Supplied material

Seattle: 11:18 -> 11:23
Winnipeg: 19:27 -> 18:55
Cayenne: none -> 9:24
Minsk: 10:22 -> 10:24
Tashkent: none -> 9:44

Your instructions
Copy each of the items above line for line, without changing anything.

Written solution
Seattle: 11:18 -> 11:23
Winnipeg: 19:27 -> 18:55
Cayenne: none -> 9:24
Minsk: 10:22 -> 10:24
Tashkent: none -> 9:44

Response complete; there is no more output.